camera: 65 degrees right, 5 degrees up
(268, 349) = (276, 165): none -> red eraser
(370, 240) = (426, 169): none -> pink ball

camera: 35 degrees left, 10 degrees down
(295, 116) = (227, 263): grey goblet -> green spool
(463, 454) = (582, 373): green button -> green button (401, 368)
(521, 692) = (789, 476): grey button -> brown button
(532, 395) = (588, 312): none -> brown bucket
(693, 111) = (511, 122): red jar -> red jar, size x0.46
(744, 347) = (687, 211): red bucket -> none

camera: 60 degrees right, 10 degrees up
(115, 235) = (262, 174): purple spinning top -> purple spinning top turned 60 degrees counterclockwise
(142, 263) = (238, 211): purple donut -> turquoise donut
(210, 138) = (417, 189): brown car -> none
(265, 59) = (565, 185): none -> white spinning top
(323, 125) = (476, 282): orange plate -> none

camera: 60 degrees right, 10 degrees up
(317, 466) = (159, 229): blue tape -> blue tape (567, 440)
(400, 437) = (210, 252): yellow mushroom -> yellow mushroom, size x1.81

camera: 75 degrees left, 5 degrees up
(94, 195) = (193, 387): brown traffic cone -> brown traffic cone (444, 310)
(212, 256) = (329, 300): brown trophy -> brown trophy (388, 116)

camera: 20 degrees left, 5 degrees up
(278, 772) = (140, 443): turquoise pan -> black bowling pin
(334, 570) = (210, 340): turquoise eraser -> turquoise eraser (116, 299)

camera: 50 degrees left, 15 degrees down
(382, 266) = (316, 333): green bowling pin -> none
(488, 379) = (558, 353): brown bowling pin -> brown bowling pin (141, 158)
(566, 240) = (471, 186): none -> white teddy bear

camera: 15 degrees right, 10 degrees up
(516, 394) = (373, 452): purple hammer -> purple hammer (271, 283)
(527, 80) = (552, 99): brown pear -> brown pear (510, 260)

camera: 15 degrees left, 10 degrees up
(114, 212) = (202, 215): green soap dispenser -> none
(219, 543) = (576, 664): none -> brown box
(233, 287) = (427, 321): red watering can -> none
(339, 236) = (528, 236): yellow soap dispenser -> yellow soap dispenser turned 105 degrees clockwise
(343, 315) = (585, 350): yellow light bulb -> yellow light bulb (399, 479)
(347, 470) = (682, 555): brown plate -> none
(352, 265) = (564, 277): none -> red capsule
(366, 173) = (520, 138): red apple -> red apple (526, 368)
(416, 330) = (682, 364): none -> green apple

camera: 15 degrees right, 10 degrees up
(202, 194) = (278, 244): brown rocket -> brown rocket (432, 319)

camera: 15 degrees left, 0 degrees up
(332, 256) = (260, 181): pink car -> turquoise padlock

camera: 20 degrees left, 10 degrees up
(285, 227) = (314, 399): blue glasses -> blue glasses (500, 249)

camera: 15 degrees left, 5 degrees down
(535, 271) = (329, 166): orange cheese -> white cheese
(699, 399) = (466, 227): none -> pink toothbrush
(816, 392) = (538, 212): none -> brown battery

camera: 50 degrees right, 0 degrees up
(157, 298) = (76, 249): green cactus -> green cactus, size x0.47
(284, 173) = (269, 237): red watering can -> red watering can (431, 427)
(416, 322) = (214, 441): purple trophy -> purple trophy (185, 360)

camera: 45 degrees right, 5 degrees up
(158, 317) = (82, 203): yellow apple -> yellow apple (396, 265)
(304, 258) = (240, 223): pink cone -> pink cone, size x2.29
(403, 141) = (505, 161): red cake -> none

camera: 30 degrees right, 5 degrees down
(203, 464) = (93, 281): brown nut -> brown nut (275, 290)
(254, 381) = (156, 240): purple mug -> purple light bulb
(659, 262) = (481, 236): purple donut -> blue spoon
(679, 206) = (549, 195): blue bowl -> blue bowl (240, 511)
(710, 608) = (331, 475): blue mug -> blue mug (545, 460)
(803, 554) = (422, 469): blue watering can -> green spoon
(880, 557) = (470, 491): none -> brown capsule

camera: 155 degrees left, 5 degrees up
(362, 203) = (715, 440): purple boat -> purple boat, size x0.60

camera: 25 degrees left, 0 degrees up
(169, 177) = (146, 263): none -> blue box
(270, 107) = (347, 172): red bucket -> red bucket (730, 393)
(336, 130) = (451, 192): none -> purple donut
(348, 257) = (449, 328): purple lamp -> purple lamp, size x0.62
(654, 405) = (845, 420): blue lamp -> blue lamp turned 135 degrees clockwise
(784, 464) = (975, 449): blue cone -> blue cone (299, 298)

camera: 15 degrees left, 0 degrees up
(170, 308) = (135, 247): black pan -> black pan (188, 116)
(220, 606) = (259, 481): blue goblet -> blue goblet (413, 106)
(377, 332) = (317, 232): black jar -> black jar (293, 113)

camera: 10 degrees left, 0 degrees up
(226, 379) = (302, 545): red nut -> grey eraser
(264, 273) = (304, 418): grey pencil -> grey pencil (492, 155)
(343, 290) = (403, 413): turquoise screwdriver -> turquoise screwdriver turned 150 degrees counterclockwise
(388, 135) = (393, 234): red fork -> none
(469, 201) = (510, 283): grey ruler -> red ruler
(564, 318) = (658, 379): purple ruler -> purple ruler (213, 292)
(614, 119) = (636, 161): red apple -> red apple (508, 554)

▸ **Task goal**:
From the material above, retype precisely the lines between the line holding "(521, 692) = (789, 476): grey" and the line holding "(212, 256) = (329, 300): brown", inclusive, and nothing beyond them.

▸ **Answer to this task**:
(521, 692) = (789, 476): grey button -> brown button
(532, 395) = (588, 312): none -> brown bucket
(693, 111) = (511, 122): red jar -> red jar, size x0.46
(744, 347) = (687, 211): red bucket -> none

camera: 60 degrees right, 10 degrees up
(115, 235) = (262, 174): purple spinning top -> purple spinning top turned 60 degrees counterclockwise
(142, 263) = (238, 211): purple donut -> turquoise donut
(210, 138) = (417, 189): brown car -> none
(265, 59) = (565, 185): none -> white spinning top
(323, 125) = (476, 282): orange plate -> none

camera: 60 degrees right, 10 degrees up
(317, 466) = (159, 229): blue tape -> blue tape (567, 440)
(400, 437) = (210, 252): yellow mushroom -> yellow mushroom, size x1.81

camera: 75 degrees left, 5 degrees up
(94, 195) = (193, 387): brown traffic cone -> brown traffic cone (444, 310)
(212, 256) = (329, 300): brown trophy -> brown trophy (388, 116)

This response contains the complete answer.